[Work order]
Output a faithful copy of the entries, every picture removed.

[Record set]
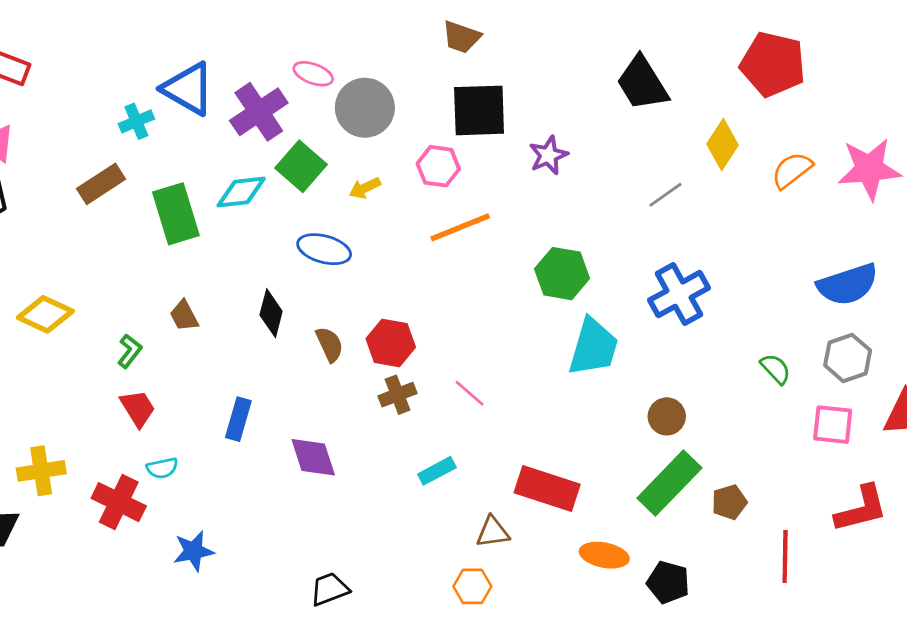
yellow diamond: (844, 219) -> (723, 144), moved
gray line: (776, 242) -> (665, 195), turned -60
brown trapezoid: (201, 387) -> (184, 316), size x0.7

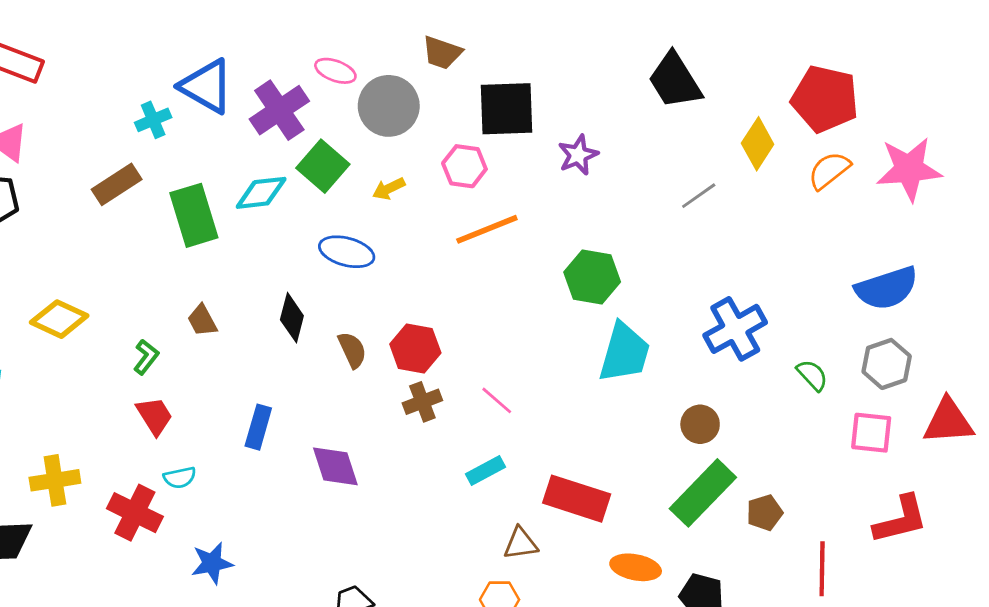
brown trapezoid: (461, 37) -> (442, 53), moved
red pentagon: (773, 64) -> (825, 99), moved
blue cross: (679, 294) -> (735, 329), moved
cyan rectangle: (437, 471) -> (485, 471), moved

[Response]
yellow diamond: (844, 219) -> (723, 144), moved
gray line: (776, 242) -> (665, 195), turned -60
brown trapezoid: (201, 387) -> (184, 316), size x0.7

brown trapezoid: (461, 37) -> (442, 53), moved
red pentagon: (773, 64) -> (825, 99), moved
blue cross: (679, 294) -> (735, 329), moved
cyan rectangle: (437, 471) -> (485, 471), moved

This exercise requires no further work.